# What is required:
Word for word, restate the lines from the one holding "red 1x1 brick [198,184,249,231] -> none" through the end of the data below, including both endpoints and nothing more.

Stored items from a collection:
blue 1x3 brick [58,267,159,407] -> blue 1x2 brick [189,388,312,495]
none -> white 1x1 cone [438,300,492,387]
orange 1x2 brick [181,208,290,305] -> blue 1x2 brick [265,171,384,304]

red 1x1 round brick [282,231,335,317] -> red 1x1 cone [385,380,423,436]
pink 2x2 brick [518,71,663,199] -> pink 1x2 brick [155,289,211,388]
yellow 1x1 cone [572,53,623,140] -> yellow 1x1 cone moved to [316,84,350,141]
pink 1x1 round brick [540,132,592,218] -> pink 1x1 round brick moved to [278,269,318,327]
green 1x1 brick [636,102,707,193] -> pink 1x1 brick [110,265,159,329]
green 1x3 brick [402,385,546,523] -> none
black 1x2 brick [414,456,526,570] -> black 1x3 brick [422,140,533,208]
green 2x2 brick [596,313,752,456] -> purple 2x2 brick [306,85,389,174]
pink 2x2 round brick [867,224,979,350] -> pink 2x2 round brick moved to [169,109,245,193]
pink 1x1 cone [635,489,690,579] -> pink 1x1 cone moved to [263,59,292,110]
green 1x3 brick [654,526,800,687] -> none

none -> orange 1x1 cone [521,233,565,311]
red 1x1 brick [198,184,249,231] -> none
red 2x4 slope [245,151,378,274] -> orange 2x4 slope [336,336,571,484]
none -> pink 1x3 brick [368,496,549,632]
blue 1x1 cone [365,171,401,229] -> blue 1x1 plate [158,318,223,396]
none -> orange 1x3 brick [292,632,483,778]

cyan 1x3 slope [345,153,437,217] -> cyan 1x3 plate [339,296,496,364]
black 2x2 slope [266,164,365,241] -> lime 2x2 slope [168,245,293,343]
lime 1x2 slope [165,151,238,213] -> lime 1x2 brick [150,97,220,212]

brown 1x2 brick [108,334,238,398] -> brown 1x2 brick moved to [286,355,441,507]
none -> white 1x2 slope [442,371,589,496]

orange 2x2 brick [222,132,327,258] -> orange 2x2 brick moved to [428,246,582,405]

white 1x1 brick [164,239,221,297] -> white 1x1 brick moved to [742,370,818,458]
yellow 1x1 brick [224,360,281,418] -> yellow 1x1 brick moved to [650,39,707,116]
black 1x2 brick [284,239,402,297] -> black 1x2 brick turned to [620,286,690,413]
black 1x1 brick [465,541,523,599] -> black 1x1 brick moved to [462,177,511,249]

# Output of the task:
red 1x1 brick [198,184,249,231] -> none
red 2x4 slope [245,151,378,274] -> orange 2x4 slope [336,336,571,484]
none -> pink 1x3 brick [368,496,549,632]
blue 1x1 cone [365,171,401,229] -> blue 1x1 plate [158,318,223,396]
none -> orange 1x3 brick [292,632,483,778]

cyan 1x3 slope [345,153,437,217] -> cyan 1x3 plate [339,296,496,364]
black 2x2 slope [266,164,365,241] -> lime 2x2 slope [168,245,293,343]
lime 1x2 slope [165,151,238,213] -> lime 1x2 brick [150,97,220,212]

brown 1x2 brick [108,334,238,398] -> brown 1x2 brick moved to [286,355,441,507]
none -> white 1x2 slope [442,371,589,496]

orange 2x2 brick [222,132,327,258] -> orange 2x2 brick moved to [428,246,582,405]

white 1x1 brick [164,239,221,297] -> white 1x1 brick moved to [742,370,818,458]
yellow 1x1 brick [224,360,281,418] -> yellow 1x1 brick moved to [650,39,707,116]
black 1x2 brick [284,239,402,297] -> black 1x2 brick turned to [620,286,690,413]
black 1x1 brick [465,541,523,599] -> black 1x1 brick moved to [462,177,511,249]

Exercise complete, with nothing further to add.